Use the entries below and reproduce exactly the lines from the one containing "JOY pin VRX: VP -> RX2" down to the one containing "RFID pin SS: A0 -> D13", both of them included.

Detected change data
>>>

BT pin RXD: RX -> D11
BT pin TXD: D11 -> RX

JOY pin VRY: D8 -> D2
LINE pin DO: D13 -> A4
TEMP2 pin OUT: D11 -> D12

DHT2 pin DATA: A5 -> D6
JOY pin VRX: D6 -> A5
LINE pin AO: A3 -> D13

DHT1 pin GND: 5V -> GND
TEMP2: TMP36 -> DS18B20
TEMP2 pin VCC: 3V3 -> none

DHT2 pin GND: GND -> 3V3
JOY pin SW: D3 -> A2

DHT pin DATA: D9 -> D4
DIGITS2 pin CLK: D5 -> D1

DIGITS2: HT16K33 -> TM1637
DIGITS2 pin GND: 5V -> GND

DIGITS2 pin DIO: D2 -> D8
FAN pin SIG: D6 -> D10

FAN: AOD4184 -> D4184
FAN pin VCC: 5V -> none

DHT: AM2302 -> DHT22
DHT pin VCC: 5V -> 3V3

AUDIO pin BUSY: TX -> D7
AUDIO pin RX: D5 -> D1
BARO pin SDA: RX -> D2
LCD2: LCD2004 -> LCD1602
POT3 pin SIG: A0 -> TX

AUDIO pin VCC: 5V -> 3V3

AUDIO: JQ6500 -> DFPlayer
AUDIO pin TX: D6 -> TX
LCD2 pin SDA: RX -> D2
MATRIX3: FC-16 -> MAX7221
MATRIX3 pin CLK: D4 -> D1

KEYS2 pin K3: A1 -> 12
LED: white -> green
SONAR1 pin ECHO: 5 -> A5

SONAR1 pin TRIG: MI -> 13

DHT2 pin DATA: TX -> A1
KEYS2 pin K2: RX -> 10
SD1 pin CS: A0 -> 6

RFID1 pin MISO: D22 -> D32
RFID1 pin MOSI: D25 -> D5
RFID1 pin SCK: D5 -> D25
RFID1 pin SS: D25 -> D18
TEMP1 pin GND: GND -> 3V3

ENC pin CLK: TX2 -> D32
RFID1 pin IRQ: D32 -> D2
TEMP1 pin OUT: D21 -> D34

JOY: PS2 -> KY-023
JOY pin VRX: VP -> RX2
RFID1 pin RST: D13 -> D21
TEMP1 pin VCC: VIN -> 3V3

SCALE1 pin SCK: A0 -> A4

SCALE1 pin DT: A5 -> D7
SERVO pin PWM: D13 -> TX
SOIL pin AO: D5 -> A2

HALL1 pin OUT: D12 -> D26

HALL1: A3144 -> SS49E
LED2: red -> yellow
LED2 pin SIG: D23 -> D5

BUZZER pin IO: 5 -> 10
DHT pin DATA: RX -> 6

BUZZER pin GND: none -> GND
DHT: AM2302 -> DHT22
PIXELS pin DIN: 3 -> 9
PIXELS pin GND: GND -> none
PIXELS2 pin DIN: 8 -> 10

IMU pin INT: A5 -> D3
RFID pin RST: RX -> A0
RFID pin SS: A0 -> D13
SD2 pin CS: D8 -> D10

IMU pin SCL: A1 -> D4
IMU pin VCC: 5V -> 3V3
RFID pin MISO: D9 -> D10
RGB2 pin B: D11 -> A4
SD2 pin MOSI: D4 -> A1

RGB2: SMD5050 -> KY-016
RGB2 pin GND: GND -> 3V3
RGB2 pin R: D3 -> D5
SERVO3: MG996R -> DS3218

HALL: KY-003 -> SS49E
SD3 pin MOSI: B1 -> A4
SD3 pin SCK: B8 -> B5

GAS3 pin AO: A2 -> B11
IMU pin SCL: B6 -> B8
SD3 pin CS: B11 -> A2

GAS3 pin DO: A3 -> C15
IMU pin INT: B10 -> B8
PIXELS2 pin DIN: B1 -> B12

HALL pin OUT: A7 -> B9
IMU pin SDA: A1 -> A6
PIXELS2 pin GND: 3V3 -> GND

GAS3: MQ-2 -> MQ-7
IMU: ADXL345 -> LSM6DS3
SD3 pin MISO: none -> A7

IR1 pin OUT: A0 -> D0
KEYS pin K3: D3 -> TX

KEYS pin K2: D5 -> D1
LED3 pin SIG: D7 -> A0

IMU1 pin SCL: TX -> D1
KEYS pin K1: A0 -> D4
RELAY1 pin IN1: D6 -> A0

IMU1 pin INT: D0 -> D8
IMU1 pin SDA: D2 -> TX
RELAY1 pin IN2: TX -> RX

<<<

ANSWER —
JOY pin VRX: VP -> RX2
RFID1 pin RST: D13 -> D21
TEMP1 pin VCC: VIN -> 3V3

SCALE1 pin SCK: A0 -> A4

SCALE1 pin DT: A5 -> D7
SERVO pin PWM: D13 -> TX
SOIL pin AO: D5 -> A2

HALL1 pin OUT: D12 -> D26

HALL1: A3144 -> SS49E
LED2: red -> yellow
LED2 pin SIG: D23 -> D5

BUZZER pin IO: 5 -> 10
DHT pin DATA: RX -> 6

BUZZER pin GND: none -> GND
DHT: AM2302 -> DHT22
PIXELS pin DIN: 3 -> 9
PIXELS pin GND: GND -> none
PIXELS2 pin DIN: 8 -> 10

IMU pin INT: A5 -> D3
RFID pin RST: RX -> A0
RFID pin SS: A0 -> D13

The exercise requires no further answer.